TRY IT
Find each line in the records below that contains the word "purple", and copy it out.

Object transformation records
..........
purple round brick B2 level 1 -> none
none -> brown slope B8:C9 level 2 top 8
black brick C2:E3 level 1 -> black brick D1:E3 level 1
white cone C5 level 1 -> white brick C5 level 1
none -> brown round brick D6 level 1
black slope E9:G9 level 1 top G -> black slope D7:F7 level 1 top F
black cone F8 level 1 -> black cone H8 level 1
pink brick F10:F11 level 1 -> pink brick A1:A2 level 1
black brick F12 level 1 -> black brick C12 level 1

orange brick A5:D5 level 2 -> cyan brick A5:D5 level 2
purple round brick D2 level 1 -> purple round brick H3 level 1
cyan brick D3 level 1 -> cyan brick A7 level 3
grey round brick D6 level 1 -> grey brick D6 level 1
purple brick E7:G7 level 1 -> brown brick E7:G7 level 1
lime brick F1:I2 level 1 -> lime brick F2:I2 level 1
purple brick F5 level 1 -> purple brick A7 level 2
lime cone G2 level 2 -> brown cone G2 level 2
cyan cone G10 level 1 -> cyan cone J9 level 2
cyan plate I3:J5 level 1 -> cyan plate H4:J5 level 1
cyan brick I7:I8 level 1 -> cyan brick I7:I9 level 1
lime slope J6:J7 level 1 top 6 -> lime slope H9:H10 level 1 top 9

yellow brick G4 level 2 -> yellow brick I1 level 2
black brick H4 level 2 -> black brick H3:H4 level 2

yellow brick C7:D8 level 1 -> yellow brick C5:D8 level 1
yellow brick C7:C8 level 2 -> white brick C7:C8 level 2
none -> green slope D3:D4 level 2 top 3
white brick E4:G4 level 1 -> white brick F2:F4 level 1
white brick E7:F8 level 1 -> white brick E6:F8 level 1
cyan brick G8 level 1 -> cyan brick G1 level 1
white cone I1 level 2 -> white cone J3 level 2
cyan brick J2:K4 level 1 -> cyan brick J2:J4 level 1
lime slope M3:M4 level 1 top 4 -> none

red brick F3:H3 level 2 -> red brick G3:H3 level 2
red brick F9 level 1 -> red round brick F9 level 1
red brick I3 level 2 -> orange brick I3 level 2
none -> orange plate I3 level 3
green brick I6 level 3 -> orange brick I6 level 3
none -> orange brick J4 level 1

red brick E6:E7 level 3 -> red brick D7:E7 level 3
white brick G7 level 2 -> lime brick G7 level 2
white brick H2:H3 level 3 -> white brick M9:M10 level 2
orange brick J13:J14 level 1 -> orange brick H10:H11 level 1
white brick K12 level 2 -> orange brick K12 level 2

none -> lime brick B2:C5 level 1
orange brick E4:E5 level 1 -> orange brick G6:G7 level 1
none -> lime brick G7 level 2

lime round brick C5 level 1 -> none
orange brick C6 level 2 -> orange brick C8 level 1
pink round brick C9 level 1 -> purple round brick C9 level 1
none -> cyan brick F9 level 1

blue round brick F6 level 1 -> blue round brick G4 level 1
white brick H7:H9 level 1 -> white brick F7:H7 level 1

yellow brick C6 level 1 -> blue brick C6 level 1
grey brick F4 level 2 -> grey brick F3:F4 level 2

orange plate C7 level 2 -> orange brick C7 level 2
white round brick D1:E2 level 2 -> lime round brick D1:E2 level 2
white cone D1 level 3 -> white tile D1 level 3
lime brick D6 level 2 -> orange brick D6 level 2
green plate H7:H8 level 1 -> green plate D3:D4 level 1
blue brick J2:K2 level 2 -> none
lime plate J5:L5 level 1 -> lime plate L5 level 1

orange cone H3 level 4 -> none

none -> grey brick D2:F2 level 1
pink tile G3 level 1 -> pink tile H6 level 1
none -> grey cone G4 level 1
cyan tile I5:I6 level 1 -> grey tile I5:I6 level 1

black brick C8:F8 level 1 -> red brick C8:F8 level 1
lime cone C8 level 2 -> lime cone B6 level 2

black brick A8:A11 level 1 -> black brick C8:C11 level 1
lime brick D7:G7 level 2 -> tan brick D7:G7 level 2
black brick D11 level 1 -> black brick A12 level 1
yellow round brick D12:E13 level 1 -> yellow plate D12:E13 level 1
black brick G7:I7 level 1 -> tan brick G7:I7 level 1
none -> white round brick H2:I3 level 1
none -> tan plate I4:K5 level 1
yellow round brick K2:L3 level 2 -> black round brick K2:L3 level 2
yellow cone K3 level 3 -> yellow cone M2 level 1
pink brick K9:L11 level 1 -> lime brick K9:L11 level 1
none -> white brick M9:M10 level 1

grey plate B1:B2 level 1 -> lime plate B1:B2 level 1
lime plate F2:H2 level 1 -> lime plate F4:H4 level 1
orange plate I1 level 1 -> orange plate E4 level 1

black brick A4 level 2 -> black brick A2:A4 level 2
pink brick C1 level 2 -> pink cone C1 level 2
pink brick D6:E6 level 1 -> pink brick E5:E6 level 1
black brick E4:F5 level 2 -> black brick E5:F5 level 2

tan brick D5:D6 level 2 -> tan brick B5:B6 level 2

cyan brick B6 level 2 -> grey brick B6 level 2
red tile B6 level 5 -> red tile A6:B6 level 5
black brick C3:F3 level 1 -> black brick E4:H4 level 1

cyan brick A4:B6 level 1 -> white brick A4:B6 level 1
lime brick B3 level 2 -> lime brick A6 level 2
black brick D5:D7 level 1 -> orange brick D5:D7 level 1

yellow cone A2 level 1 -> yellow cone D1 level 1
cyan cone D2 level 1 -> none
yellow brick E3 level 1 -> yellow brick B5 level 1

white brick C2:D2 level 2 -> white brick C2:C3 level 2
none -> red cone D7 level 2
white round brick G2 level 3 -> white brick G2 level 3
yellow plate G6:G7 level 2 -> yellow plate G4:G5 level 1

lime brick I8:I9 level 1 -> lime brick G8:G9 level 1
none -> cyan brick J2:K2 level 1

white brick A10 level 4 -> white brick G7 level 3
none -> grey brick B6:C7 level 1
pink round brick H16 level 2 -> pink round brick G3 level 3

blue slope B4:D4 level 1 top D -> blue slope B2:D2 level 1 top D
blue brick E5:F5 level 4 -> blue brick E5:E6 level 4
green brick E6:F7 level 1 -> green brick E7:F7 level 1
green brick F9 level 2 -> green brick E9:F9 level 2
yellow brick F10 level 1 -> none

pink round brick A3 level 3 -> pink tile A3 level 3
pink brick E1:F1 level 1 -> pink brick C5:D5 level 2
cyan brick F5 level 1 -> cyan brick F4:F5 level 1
..........
ANSWER
purple round brick B2 level 1 -> none
purple round brick D2 level 1 -> purple round brick H3 level 1
purple brick E7:G7 level 1 -> brown brick E7:G7 level 1
purple brick F5 level 1 -> purple brick A7 level 2
pink round brick C9 level 1 -> purple round brick C9 level 1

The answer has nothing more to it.